→ WHAT THIS TASK INVOLVES:
Can you transcribe every record below exactly as it appears?

→ MATERIAL FOR THE TASK:
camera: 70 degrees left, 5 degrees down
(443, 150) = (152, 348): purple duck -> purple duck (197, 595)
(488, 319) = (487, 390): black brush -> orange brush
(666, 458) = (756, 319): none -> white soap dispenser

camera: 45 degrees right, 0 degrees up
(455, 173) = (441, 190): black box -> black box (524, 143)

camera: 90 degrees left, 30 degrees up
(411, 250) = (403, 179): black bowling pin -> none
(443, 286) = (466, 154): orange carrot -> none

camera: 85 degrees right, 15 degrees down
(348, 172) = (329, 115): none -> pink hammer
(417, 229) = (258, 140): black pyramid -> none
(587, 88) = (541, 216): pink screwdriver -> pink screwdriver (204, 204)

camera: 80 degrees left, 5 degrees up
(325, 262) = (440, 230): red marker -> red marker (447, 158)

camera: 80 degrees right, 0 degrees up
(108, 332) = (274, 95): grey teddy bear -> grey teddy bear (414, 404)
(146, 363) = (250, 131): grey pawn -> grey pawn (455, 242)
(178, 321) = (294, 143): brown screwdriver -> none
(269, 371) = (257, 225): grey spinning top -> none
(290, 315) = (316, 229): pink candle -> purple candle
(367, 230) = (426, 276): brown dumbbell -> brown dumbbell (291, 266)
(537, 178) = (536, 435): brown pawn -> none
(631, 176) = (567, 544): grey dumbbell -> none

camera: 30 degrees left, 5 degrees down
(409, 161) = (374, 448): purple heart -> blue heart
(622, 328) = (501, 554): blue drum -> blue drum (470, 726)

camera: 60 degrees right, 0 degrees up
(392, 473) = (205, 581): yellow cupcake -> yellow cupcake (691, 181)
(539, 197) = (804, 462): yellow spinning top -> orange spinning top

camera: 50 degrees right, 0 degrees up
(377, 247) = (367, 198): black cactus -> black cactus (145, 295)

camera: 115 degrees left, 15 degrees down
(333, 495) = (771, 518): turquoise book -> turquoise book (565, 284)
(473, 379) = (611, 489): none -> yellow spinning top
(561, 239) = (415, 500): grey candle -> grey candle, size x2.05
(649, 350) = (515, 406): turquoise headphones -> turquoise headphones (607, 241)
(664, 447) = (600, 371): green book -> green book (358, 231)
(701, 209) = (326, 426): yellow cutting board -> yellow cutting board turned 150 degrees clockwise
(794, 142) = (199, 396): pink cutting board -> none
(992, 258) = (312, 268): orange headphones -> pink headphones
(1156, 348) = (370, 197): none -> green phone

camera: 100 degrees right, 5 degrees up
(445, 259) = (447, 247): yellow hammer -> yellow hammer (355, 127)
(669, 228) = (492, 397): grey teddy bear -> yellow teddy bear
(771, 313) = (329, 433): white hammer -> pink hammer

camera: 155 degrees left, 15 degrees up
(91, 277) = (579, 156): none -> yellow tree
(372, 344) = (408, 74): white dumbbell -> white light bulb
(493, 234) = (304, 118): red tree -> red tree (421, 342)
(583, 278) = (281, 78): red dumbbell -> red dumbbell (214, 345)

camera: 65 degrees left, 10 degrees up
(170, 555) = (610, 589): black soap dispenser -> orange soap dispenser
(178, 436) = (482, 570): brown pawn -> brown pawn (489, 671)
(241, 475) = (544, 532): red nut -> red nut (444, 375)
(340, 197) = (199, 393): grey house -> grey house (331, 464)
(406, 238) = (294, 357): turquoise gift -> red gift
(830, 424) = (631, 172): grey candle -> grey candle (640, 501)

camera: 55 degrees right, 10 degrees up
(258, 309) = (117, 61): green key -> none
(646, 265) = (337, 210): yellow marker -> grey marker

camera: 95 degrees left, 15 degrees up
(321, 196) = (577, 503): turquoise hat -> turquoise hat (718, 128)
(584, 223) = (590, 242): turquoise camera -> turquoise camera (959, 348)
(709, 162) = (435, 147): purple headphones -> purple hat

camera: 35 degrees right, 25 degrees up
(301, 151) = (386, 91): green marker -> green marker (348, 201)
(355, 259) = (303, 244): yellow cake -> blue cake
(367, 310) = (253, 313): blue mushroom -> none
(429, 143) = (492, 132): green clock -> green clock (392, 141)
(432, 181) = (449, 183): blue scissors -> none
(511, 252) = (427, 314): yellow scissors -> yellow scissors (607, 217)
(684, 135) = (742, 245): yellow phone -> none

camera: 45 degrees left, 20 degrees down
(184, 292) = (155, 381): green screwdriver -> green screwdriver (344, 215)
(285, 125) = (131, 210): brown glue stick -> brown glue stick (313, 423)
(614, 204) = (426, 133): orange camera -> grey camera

→ TASK OUTPUT:
camera: 70 degrees left, 5 degrees down
(443, 150) = (152, 348): purple duck -> purple duck (197, 595)
(488, 319) = (487, 390): black brush -> orange brush
(666, 458) = (756, 319): none -> white soap dispenser

camera: 45 degrees right, 0 degrees up
(455, 173) = (441, 190): black box -> black box (524, 143)

camera: 90 degrees left, 30 degrees up
(411, 250) = (403, 179): black bowling pin -> none
(443, 286) = (466, 154): orange carrot -> none

camera: 85 degrees right, 15 degrees down
(348, 172) = (329, 115): none -> pink hammer
(417, 229) = (258, 140): black pyramid -> none
(587, 88) = (541, 216): pink screwdriver -> pink screwdriver (204, 204)

camera: 80 degrees left, 5 degrees up
(325, 262) = (440, 230): red marker -> red marker (447, 158)

camera: 80 degrees right, 0 degrees up
(108, 332) = (274, 95): grey teddy bear -> grey teddy bear (414, 404)
(146, 363) = (250, 131): grey pawn -> grey pawn (455, 242)
(178, 321) = (294, 143): brown screwdriver -> none
(269, 371) = (257, 225): grey spinning top -> none
(290, 315) = (316, 229): pink candle -> purple candle
(367, 230) = (426, 276): brown dumbbell -> brown dumbbell (291, 266)
(537, 178) = (536, 435): brown pawn -> none
(631, 176) = (567, 544): grey dumbbell -> none

camera: 30 degrees left, 5 degrees down
(409, 161) = (374, 448): purple heart -> blue heart
(622, 328) = (501, 554): blue drum -> blue drum (470, 726)

camera: 60 degrees right, 0 degrees up
(392, 473) = (205, 581): yellow cupcake -> yellow cupcake (691, 181)
(539, 197) = (804, 462): yellow spinning top -> orange spinning top

camera: 50 degrees right, 0 degrees up
(377, 247) = (367, 198): black cactus -> black cactus (145, 295)

camera: 115 degrees left, 15 degrees down
(333, 495) = (771, 518): turquoise book -> turquoise book (565, 284)
(473, 379) = (611, 489): none -> yellow spinning top
(561, 239) = (415, 500): grey candle -> grey candle, size x2.05
(649, 350) = (515, 406): turquoise headphones -> turquoise headphones (607, 241)
(664, 447) = (600, 371): green book -> green book (358, 231)
(701, 209) = (326, 426): yellow cutting board -> yellow cutting board turned 150 degrees clockwise
(794, 142) = (199, 396): pink cutting board -> none
(992, 258) = (312, 268): orange headphones -> pink headphones
(1156, 348) = (370, 197): none -> green phone

camera: 100 degrees right, 5 degrees up
(445, 259) = (447, 247): yellow hammer -> yellow hammer (355, 127)
(669, 228) = (492, 397): grey teddy bear -> yellow teddy bear
(771, 313) = (329, 433): white hammer -> pink hammer

camera: 155 degrees left, 15 degrees up
(91, 277) = (579, 156): none -> yellow tree
(372, 344) = (408, 74): white dumbbell -> white light bulb
(493, 234) = (304, 118): red tree -> red tree (421, 342)
(583, 278) = (281, 78): red dumbbell -> red dumbbell (214, 345)

camera: 65 degrees left, 10 degrees up
(170, 555) = (610, 589): black soap dispenser -> orange soap dispenser
(178, 436) = (482, 570): brown pawn -> brown pawn (489, 671)
(241, 475) = (544, 532): red nut -> red nut (444, 375)
(340, 197) = (199, 393): grey house -> grey house (331, 464)
(406, 238) = (294, 357): turquoise gift -> red gift
(830, 424) = (631, 172): grey candle -> grey candle (640, 501)

camera: 55 degrees right, 10 degrees up
(258, 309) = (117, 61): green key -> none
(646, 265) = (337, 210): yellow marker -> grey marker

camera: 95 degrees left, 15 degrees up
(321, 196) = (577, 503): turquoise hat -> turquoise hat (718, 128)
(584, 223) = (590, 242): turquoise camera -> turquoise camera (959, 348)
(709, 162) = (435, 147): purple headphones -> purple hat

camera: 35 degrees right, 25 degrees up
(301, 151) = (386, 91): green marker -> green marker (348, 201)
(355, 259) = (303, 244): yellow cake -> blue cake
(367, 310) = (253, 313): blue mushroom -> none
(429, 143) = (492, 132): green clock -> green clock (392, 141)
(432, 181) = (449, 183): blue scissors -> none
(511, 252) = (427, 314): yellow scissors -> yellow scissors (607, 217)
(684, 135) = (742, 245): yellow phone -> none

camera: 45 degrees left, 20 degrees down
(184, 292) = (155, 381): green screwdriver -> green screwdriver (344, 215)
(285, 125) = (131, 210): brown glue stick -> brown glue stick (313, 423)
(614, 204) = (426, 133): orange camera -> grey camera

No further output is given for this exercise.